= What you should do =
Copy out the entries word for word, leaving images aside.

● ● ● ● ● ● ●

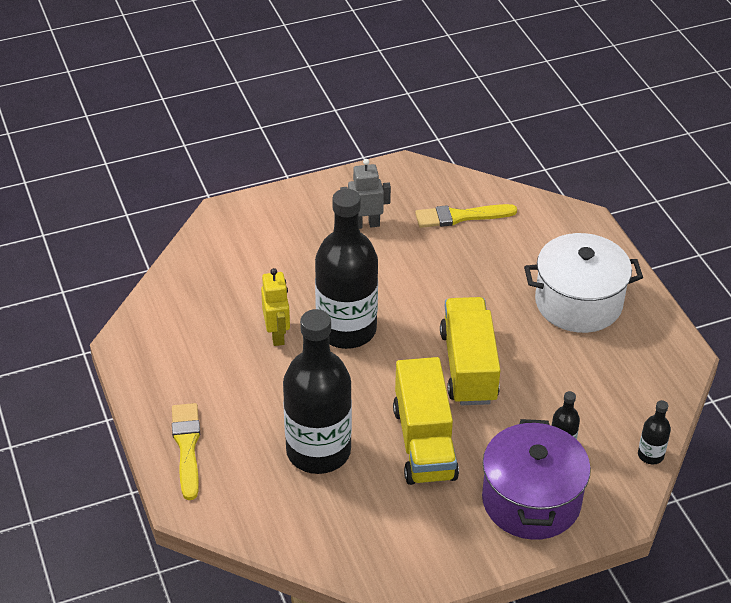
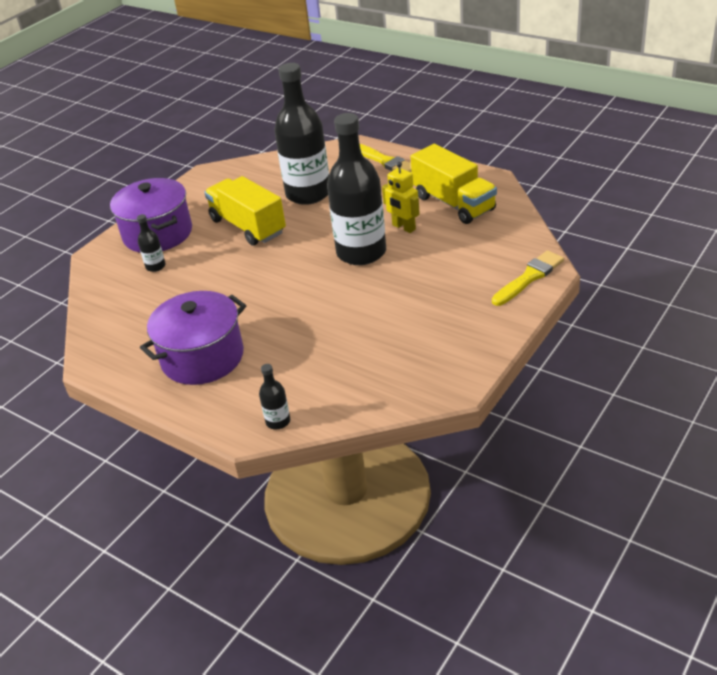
camera: 150 degrees right, 5 degrees down
(365, 224) = (431, 322): grey robot -> none
(460, 216) = (360, 372): yellow brush -> yellow brush (529, 277)
(468, 367) = (254, 275): yellow truck -> yellow truck (454, 203)
(578, 302) = (202, 357): white pot -> purple pot
(650, 455) = (90, 290): black bottle -> black bottle (278, 421)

● ● ● ● ● ● ●

= Reply =
camera: 150 degrees right, 5 degrees down
(365, 224) = (431, 322): grey robot -> none
(460, 216) = (360, 372): yellow brush -> yellow brush (529, 277)
(468, 367) = (254, 275): yellow truck -> yellow truck (454, 203)
(578, 302) = (202, 357): white pot -> purple pot
(650, 455) = (90, 290): black bottle -> black bottle (278, 421)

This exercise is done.